* [AIM OF THE TASK] Output the material exactly, with every line intact.
Segment Start: DATASET RECORDS
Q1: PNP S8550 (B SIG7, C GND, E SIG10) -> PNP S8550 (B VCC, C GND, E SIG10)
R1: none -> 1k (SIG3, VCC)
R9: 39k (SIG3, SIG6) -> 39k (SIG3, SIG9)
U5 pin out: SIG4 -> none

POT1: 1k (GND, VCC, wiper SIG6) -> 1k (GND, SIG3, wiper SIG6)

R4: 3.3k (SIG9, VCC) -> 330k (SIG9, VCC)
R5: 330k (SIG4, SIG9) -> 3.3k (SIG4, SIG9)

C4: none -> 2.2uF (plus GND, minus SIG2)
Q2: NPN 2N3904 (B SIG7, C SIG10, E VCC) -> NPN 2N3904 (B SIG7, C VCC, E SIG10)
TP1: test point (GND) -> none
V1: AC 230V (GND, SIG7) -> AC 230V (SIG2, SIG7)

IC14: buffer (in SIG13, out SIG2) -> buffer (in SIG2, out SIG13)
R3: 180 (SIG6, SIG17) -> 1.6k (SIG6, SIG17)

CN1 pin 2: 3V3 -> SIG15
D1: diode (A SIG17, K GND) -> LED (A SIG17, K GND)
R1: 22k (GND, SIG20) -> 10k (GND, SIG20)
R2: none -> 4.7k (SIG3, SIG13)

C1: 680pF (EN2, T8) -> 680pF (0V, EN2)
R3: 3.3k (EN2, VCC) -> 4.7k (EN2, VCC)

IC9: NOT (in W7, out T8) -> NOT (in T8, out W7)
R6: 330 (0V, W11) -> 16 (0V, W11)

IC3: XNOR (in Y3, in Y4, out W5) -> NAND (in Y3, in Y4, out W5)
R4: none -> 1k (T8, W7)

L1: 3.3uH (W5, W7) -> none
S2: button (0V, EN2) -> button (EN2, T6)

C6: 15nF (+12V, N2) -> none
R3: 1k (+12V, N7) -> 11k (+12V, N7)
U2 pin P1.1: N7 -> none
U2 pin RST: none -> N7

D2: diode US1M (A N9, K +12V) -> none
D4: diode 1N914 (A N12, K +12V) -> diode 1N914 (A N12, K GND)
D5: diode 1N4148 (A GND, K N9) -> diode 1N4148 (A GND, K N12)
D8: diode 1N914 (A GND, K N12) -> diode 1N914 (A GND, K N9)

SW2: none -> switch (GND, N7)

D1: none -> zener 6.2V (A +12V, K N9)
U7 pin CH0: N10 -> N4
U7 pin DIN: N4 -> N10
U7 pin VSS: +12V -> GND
Segment End: DATASET RECORDS
* [EXPECTED OUTPUT]
Q1: PNP S8550 (B SIG7, C GND, E SIG10) -> PNP S8550 (B VCC, C GND, E SIG10)
R1: none -> 1k (SIG3, VCC)
R9: 39k (SIG3, SIG6) -> 39k (SIG3, SIG9)
U5 pin out: SIG4 -> none

POT1: 1k (GND, VCC, wiper SIG6) -> 1k (GND, SIG3, wiper SIG6)

R4: 3.3k (SIG9, VCC) -> 330k (SIG9, VCC)
R5: 330k (SIG4, SIG9) -> 3.3k (SIG4, SIG9)

C4: none -> 2.2uF (plus GND, minus SIG2)
Q2: NPN 2N3904 (B SIG7, C SIG10, E VCC) -> NPN 2N3904 (B SIG7, C VCC, E SIG10)
TP1: test point (GND) -> none
V1: AC 230V (GND, SIG7) -> AC 230V (SIG2, SIG7)

IC14: buffer (in SIG13, out SIG2) -> buffer (in SIG2, out SIG13)
R3: 180 (SIG6, SIG17) -> 1.6k (SIG6, SIG17)

CN1 pin 2: 3V3 -> SIG15
D1: diode (A SIG17, K GND) -> LED (A SIG17, K GND)
R1: 22k (GND, SIG20) -> 10k (GND, SIG20)
R2: none -> 4.7k (SIG3, SIG13)

C1: 680pF (EN2, T8) -> 680pF (0V, EN2)
R3: 3.3k (EN2, VCC) -> 4.7k (EN2, VCC)

IC9: NOT (in W7, out T8) -> NOT (in T8, out W7)
R6: 330 (0V, W11) -> 16 (0V, W11)

IC3: XNOR (in Y3, in Y4, out W5) -> NAND (in Y3, in Y4, out W5)
R4: none -> 1k (T8, W7)

L1: 3.3uH (W5, W7) -> none
S2: button (0V, EN2) -> button (EN2, T6)

C6: 15nF (+12V, N2) -> none
R3: 1k (+12V, N7) -> 11k (+12V, N7)
U2 pin P1.1: N7 -> none
U2 pin RST: none -> N7

D2: diode US1M (A N9, K +12V) -> none
D4: diode 1N914 (A N12, K +12V) -> diode 1N914 (A N12, K GND)
D5: diode 1N4148 (A GND, K N9) -> diode 1N4148 (A GND, K N12)
D8: diode 1N914 (A GND, K N12) -> diode 1N914 (A GND, K N9)

SW2: none -> switch (GND, N7)

D1: none -> zener 6.2V (A +12V, K N9)
U7 pin CH0: N10 -> N4
U7 pin DIN: N4 -> N10
U7 pin VSS: +12V -> GND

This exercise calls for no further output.